Image comparison data
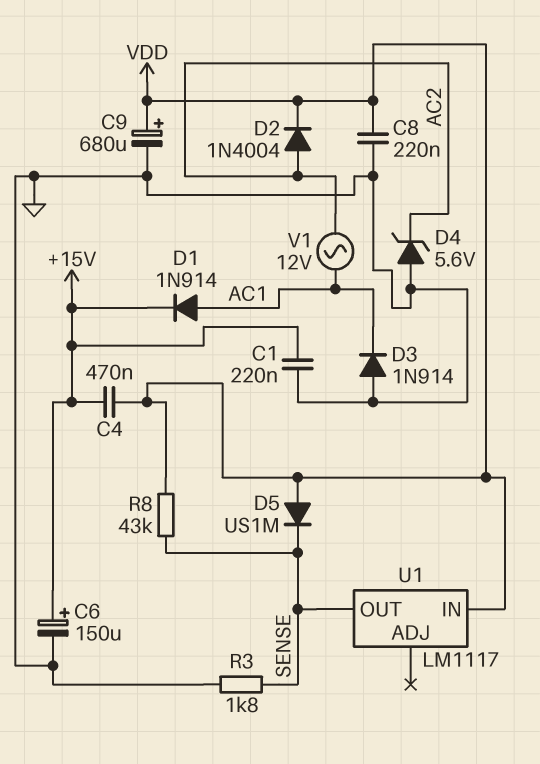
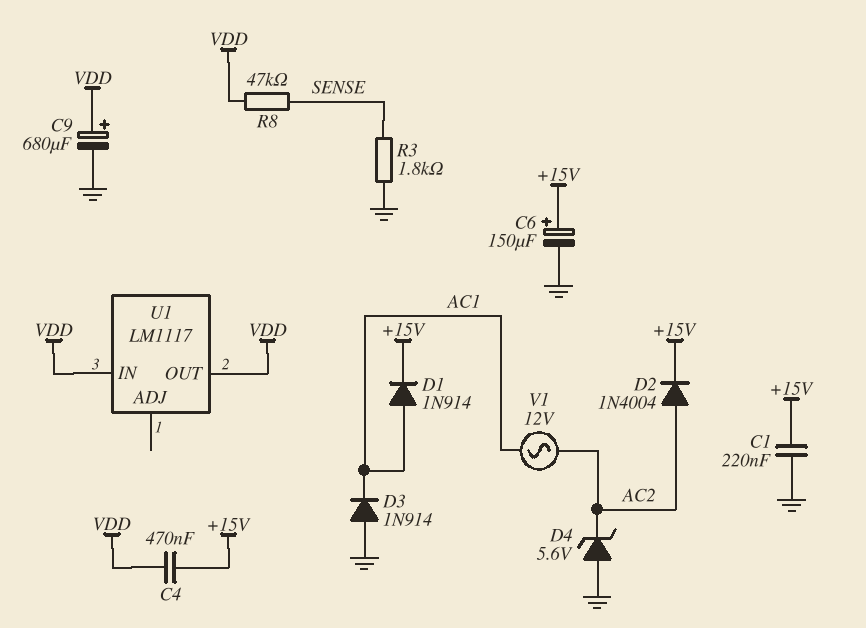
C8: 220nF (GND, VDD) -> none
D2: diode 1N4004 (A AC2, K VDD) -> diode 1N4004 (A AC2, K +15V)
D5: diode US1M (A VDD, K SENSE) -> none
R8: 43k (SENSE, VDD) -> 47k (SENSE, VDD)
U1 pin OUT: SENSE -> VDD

* **EXERCISE BRIEF**
Please retype the records above exactly, but leave out any pictures.

* **SOLUTION TO THIS EXERCISE**
C8: 220nF (GND, VDD) -> none
D2: diode 1N4004 (A AC2, K VDD) -> diode 1N4004 (A AC2, K +15V)
D5: diode US1M (A VDD, K SENSE) -> none
R8: 43k (SENSE, VDD) -> 47k (SENSE, VDD)
U1 pin OUT: SENSE -> VDD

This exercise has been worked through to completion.